[Aim of the exercise]
Print, exactly as they appear in the listing below, the lines from the line with "610, 546, 681]" to the line with "515, 795, 676]", with both end lines kept.

##### Data for processing #####

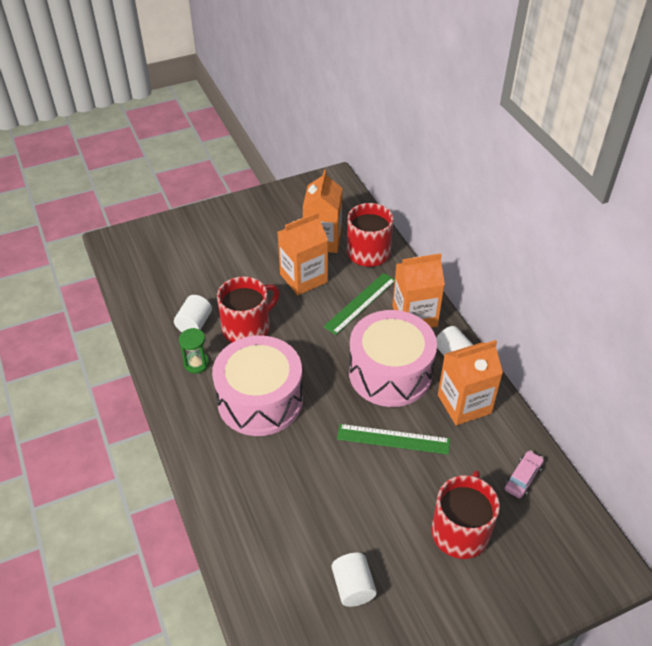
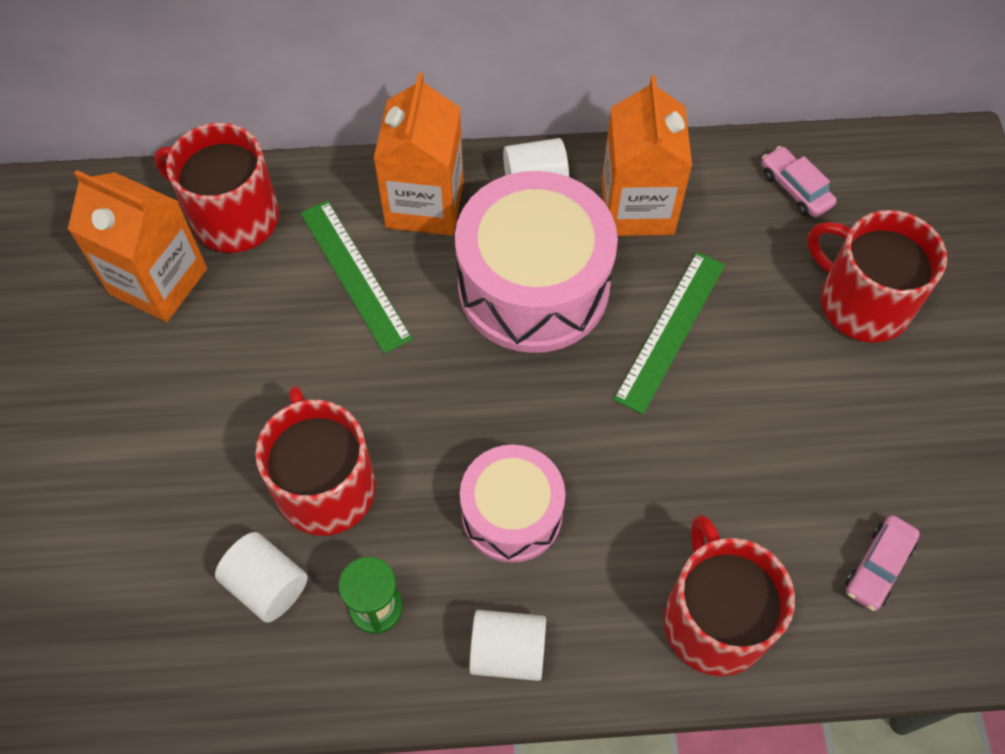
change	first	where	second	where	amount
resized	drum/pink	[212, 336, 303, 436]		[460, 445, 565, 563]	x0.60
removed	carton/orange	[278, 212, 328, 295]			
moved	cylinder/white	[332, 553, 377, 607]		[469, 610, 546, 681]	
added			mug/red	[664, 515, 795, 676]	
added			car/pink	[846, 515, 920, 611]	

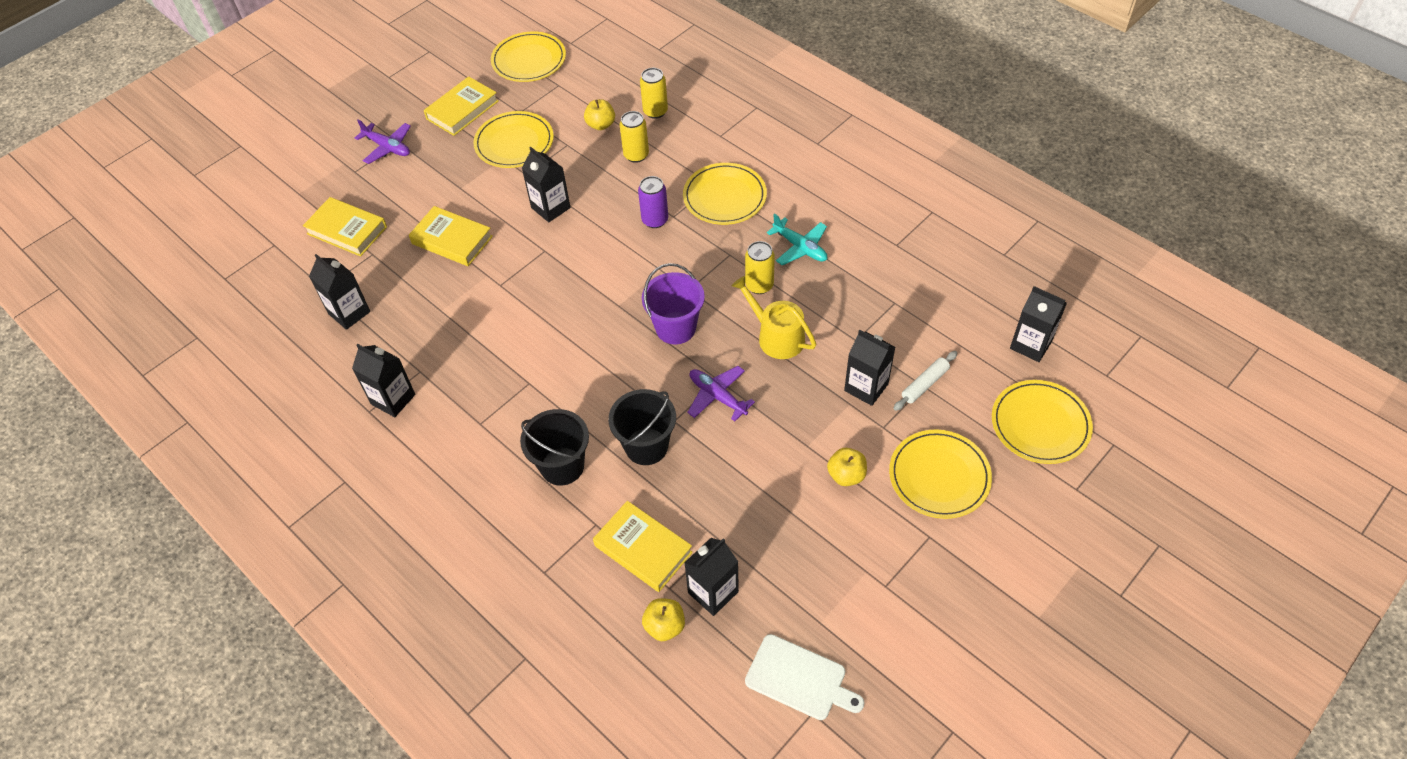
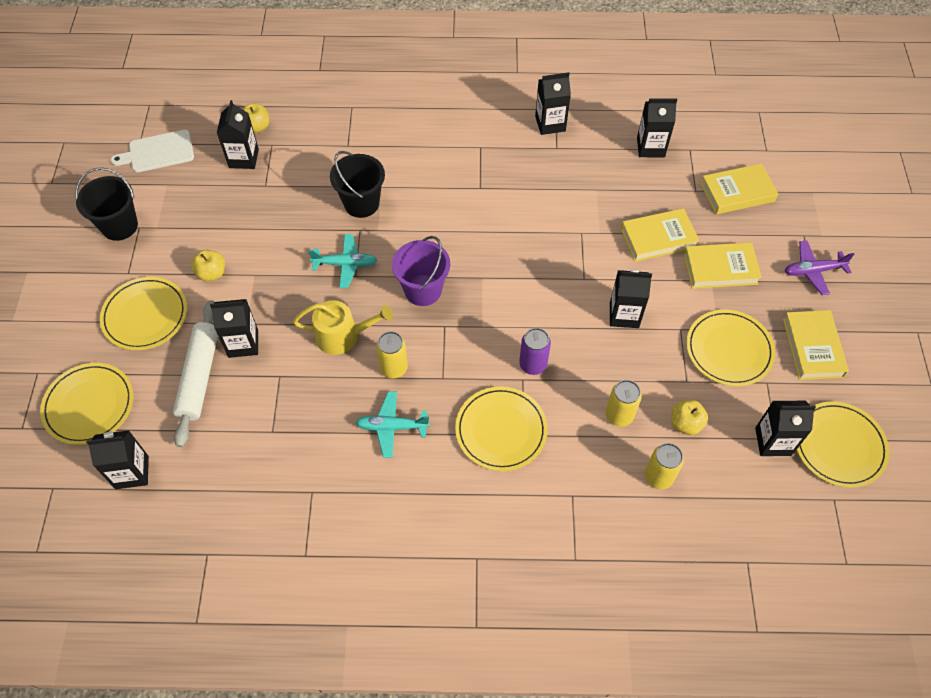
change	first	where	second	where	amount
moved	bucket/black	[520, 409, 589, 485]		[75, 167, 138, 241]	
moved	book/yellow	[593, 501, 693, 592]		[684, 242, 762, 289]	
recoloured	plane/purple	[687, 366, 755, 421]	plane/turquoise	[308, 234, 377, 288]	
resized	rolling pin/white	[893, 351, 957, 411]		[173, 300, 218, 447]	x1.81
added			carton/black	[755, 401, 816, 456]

#####
##### Data for processing #####

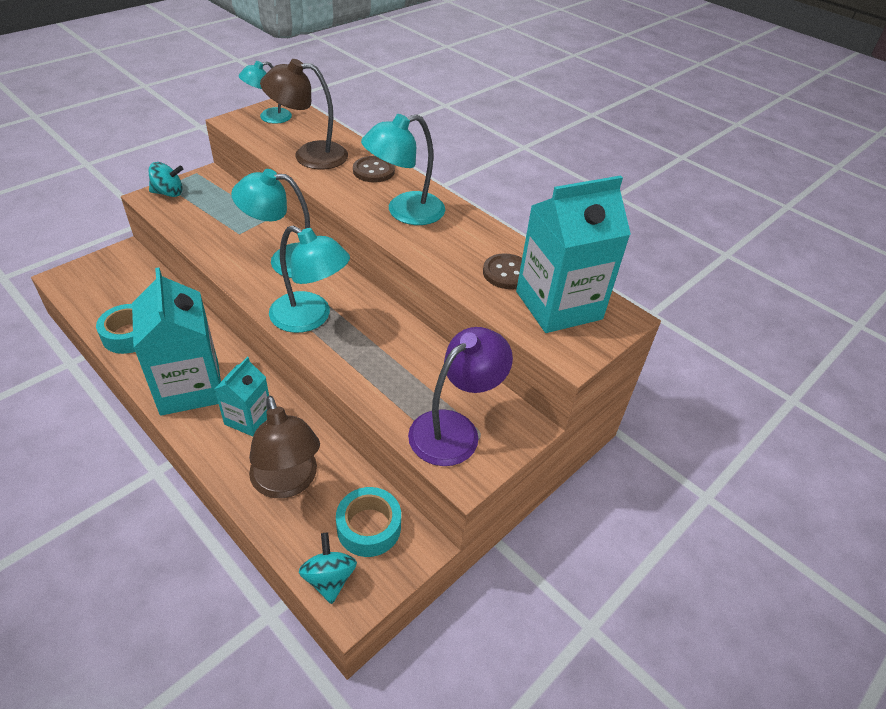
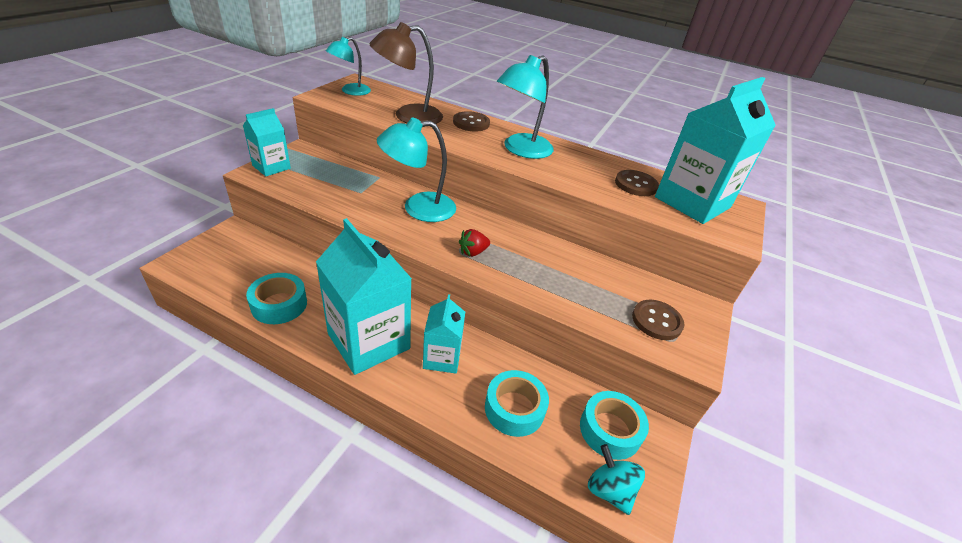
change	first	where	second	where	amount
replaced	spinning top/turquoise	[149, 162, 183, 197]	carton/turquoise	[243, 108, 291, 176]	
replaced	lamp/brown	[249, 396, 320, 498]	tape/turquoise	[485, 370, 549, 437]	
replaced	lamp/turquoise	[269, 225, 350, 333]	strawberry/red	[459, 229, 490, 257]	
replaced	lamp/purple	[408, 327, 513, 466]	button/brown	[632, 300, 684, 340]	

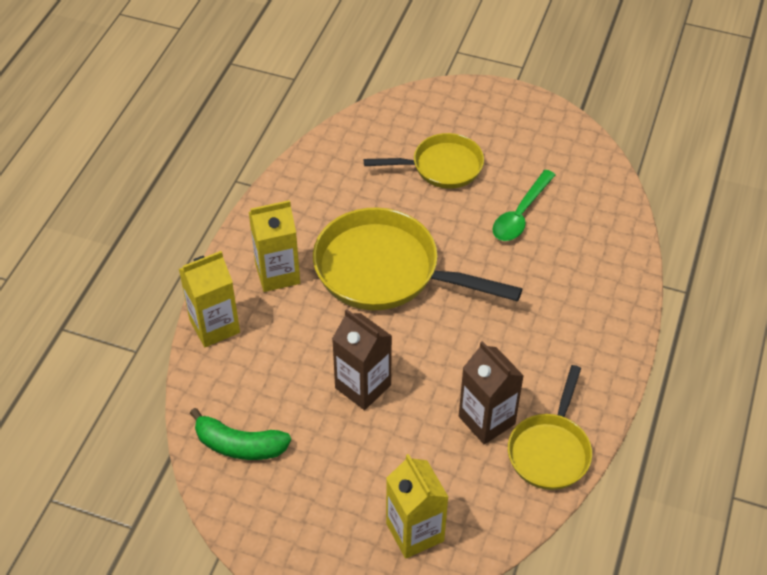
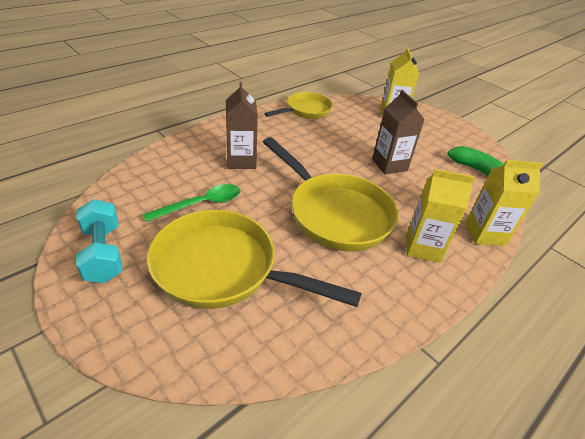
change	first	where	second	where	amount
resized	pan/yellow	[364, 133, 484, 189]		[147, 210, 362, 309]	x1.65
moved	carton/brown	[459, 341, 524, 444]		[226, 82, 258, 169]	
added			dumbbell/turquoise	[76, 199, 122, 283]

#####
##### Data for processing #####

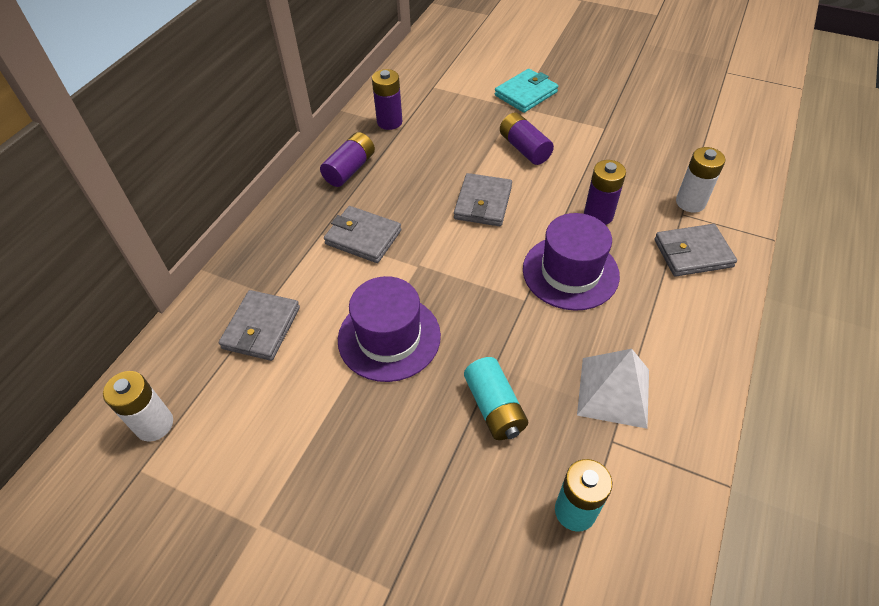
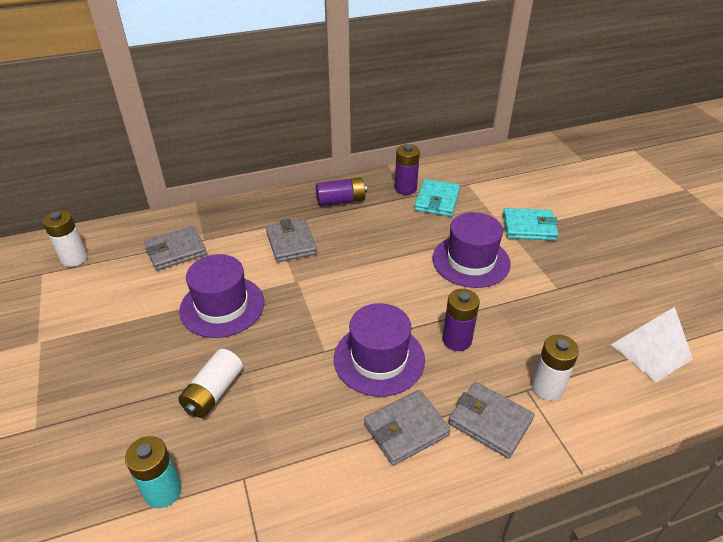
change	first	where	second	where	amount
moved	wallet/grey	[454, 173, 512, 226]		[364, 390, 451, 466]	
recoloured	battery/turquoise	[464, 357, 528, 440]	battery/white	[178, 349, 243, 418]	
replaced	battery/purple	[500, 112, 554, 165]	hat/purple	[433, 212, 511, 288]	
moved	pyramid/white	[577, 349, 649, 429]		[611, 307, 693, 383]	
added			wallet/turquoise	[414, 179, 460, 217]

#####

[Solution to the exercise]
moved	cylinder/white	[332, 553, 377, 607]		[469, 610, 546, 681]	
added			mug/red	[664, 515, 795, 676]	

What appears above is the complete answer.